WHAT TO PRODUCE → In the listing that follows, the range to quote begins at the line that has "U2: XOR (in" and ends after the line that has "U16: NOT (in"; quote it verbatim and add nothing.

RECORDS SHOWN →
——————
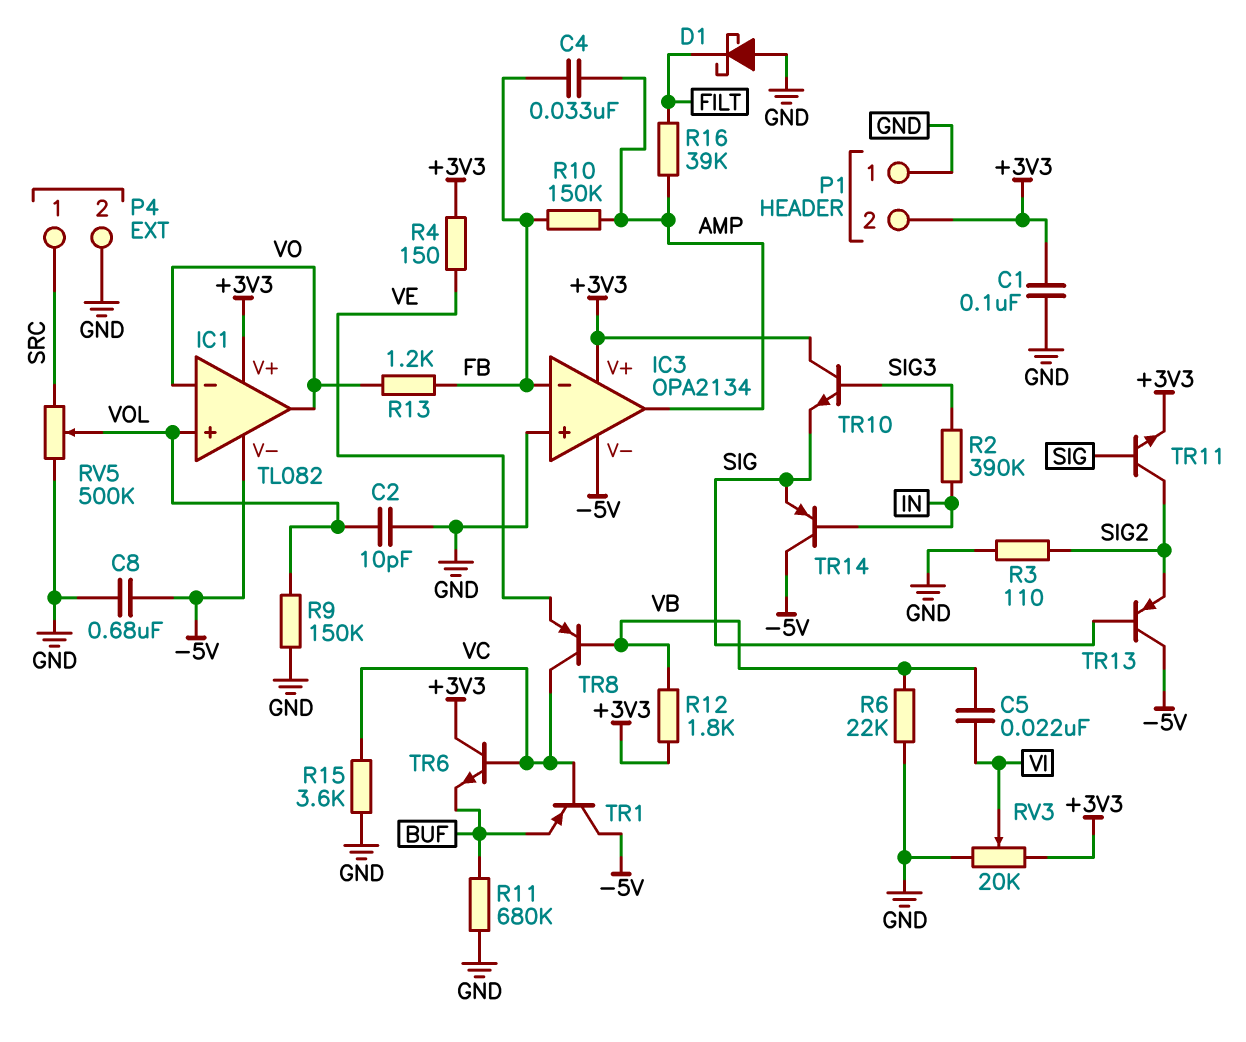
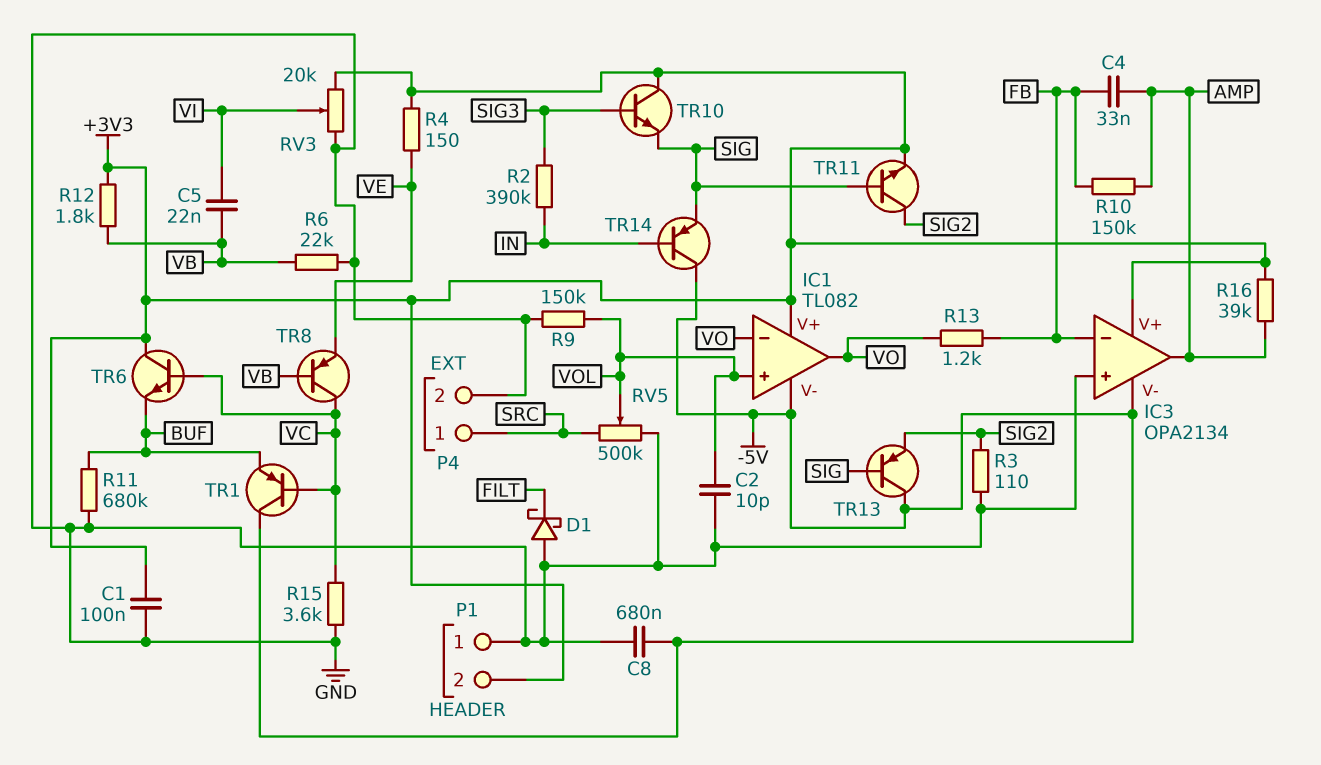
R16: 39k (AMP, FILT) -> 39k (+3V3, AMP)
——————
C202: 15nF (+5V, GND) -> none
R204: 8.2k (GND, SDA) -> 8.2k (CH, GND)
——————
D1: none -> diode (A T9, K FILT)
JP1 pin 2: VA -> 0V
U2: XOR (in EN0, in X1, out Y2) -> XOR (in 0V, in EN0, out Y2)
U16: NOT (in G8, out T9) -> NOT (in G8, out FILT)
——————
RESPONSE AREA →
U2: XOR (in EN0, in X1, out Y2) -> XOR (in 0V, in EN0, out Y2)
U16: NOT (in G8, out T9) -> NOT (in G8, out FILT)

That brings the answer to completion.